In the records, find each line where "degrees" occurs, and copy it.

** Opening Given records block **

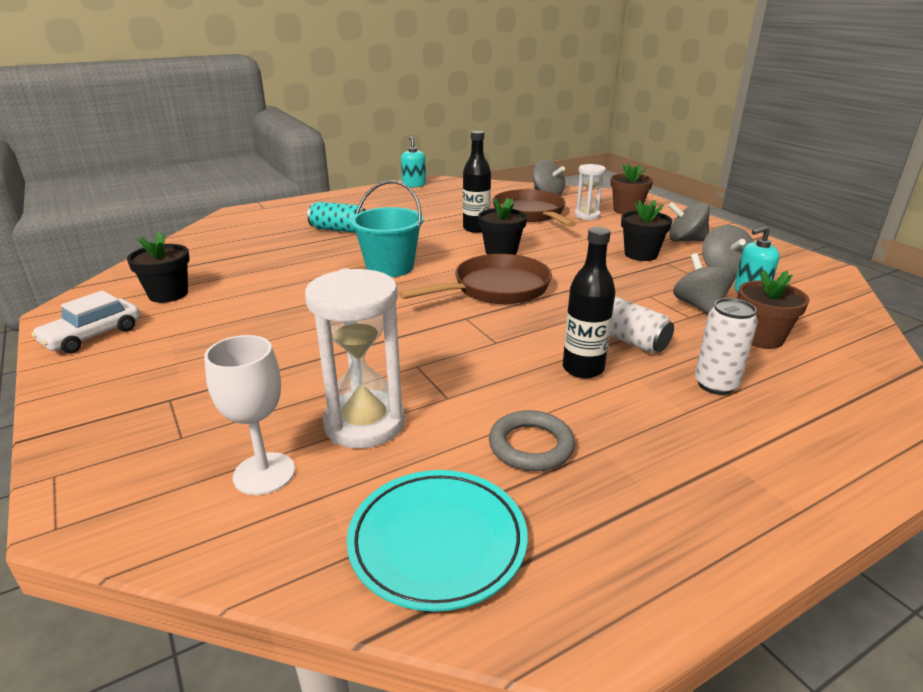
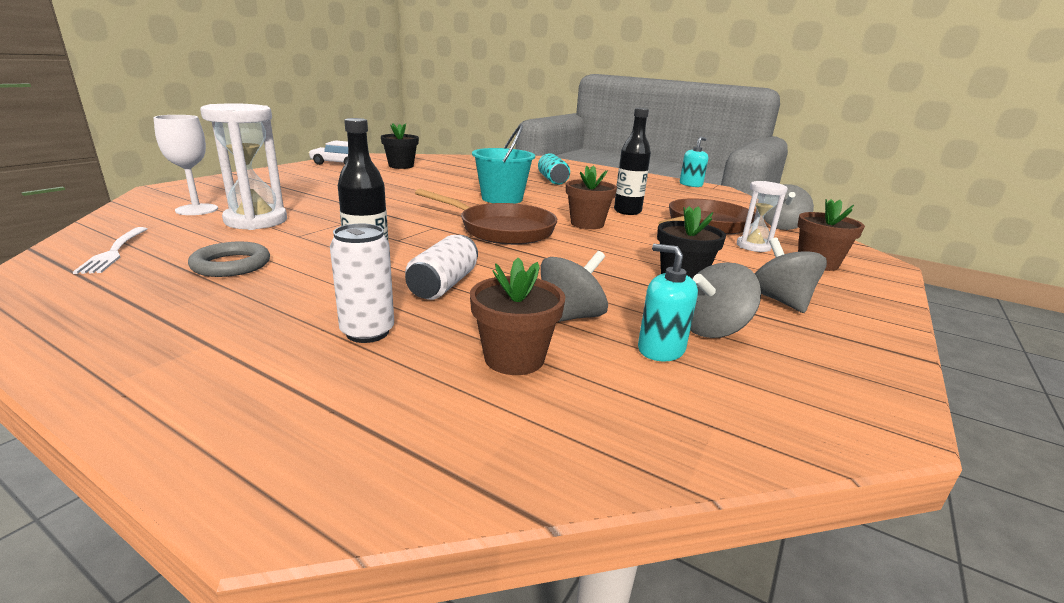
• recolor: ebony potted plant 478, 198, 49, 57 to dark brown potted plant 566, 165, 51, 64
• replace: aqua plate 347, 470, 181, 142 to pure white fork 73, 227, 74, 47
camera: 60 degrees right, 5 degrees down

** Closing Given records block **
** Opening Given records block **

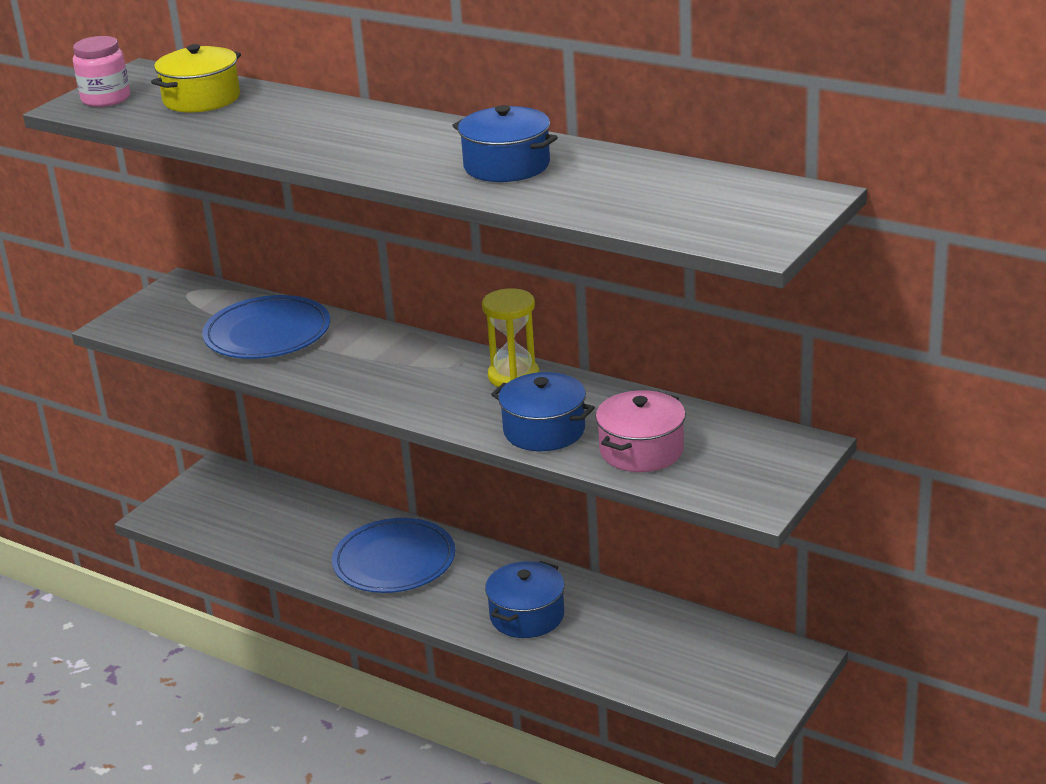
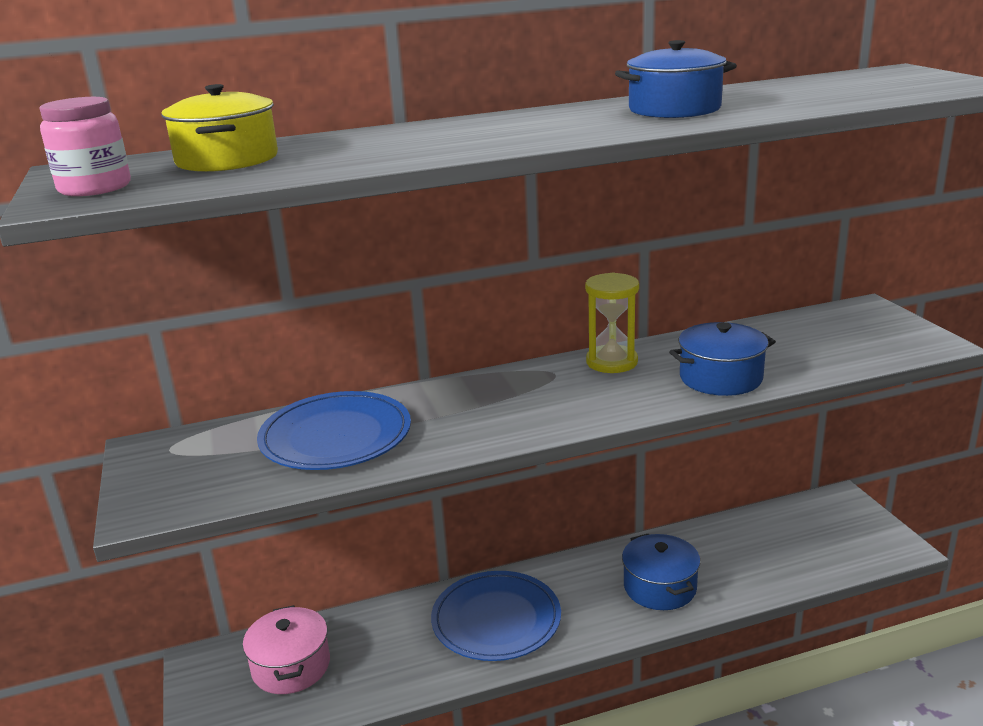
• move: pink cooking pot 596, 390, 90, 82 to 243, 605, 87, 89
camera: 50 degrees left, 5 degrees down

** Closing Given records block **
** Opening Given records block **

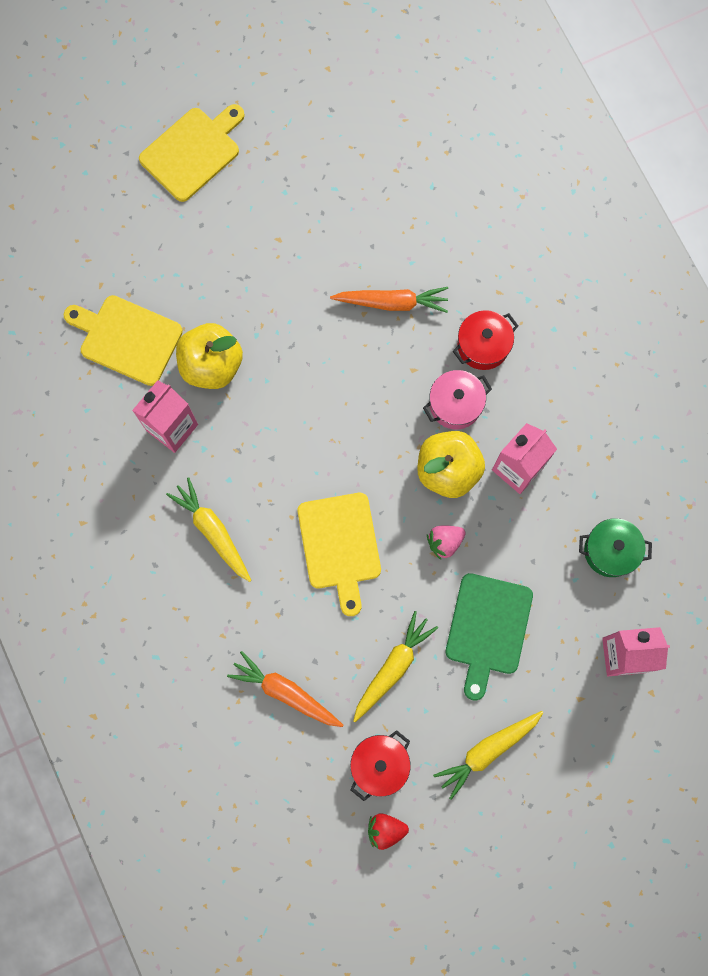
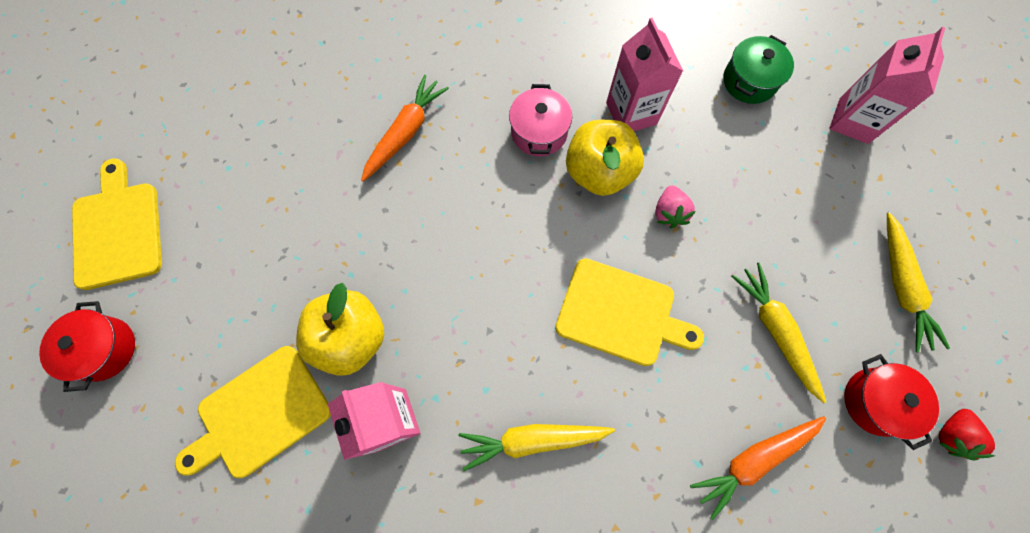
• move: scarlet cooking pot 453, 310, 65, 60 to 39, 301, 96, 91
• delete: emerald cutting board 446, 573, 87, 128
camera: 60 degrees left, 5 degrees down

** Closing Given records block **

Task answer:
camera: 60 degrees right, 5 degrees down
camera: 50 degrees left, 5 degrees down
camera: 60 degrees left, 5 degrees down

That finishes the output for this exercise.